■ **TASK STATEMENT**
Locate each line below that includes "vessel" and reproduce it.

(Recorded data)
[BEGIN]
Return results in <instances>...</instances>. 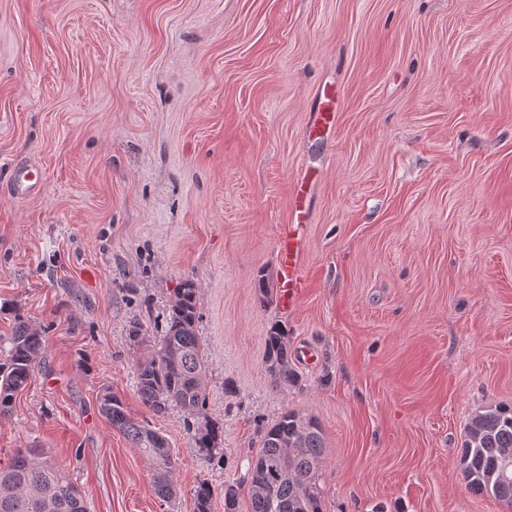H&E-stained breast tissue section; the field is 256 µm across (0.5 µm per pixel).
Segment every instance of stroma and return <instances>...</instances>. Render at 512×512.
<instances>
[{"label":"stroma","instance_id":"1","mask_svg":"<svg viewBox=\"0 0 512 512\" xmlns=\"http://www.w3.org/2000/svg\"><path fill=\"white\" fill-rule=\"evenodd\" d=\"M328 82L336 125L311 140ZM30 160L45 188L19 201L9 169ZM307 165L290 311L255 282L278 288ZM186 279L220 460L136 388ZM18 314L48 343L0 416V465L39 449L90 512H194L203 480L224 512L287 409L321 425L324 512H505L458 448L475 410L512 405V0H0V335ZM275 322L287 388L264 365ZM105 390L167 438L176 498ZM316 174L308 168L293 186V208L289 224H284L278 240V274L280 300L288 308L303 296L306 281L302 263L304 226H306ZM265 369L277 387H288L298 381L288 355V336L278 324H273L265 336Z\"/></svg>","mask_w":512,"mask_h":512}]
</instances>
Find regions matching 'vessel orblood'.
Listing matches in <instances>:
<instances>
[{
	"label": "vessel or blood",
	"mask_w": 512,
	"mask_h": 512,
	"mask_svg": "<svg viewBox=\"0 0 512 512\" xmlns=\"http://www.w3.org/2000/svg\"><path fill=\"white\" fill-rule=\"evenodd\" d=\"M337 95L334 86H323L315 105L308 136H327L336 124ZM316 176L303 171L293 186V208L288 224L283 225L278 240V274L280 300L283 305L294 306L303 296L306 281L302 263L304 226L307 221L311 194ZM45 187L43 172L39 166L17 163L11 168L10 192L19 200L40 194Z\"/></svg>",
	"instance_id": "obj_1"
}]
</instances>
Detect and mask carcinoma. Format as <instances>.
<instances>
[{"instance_id": "carcinoma-1", "label": "carcinoma", "mask_w": 512, "mask_h": 512, "mask_svg": "<svg viewBox=\"0 0 512 512\" xmlns=\"http://www.w3.org/2000/svg\"><path fill=\"white\" fill-rule=\"evenodd\" d=\"M196 283L185 280L176 289L166 327L150 354L137 361L136 383L140 398L155 416L173 407L193 417L192 438L199 454L210 459L224 455V423L206 414L203 383L205 364L197 328L201 316ZM45 330L19 315L10 335L0 336V416L12 413L17 395L24 391L43 358ZM265 369L277 387L298 381L288 355V336L274 324L265 336ZM99 408L106 419L157 468L156 494H175L174 460L166 437L145 420L131 419L121 399L105 392ZM247 481L250 512H323L319 472L324 440L318 421L294 409L263 428ZM458 466L466 489L502 503L512 512V406L489 405L473 412L464 426ZM53 499L51 512H89L87 500L67 472L39 457L37 448H18L8 465L0 467V512H45L40 493ZM214 489L202 481L193 490L194 512H212ZM240 488L224 485V512H240Z\"/></svg>"}]
</instances>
[END]
■ **EXPECTED OUTPUT**
Find regions matching 'vessel orblood'.
	"label": "vessel or blood",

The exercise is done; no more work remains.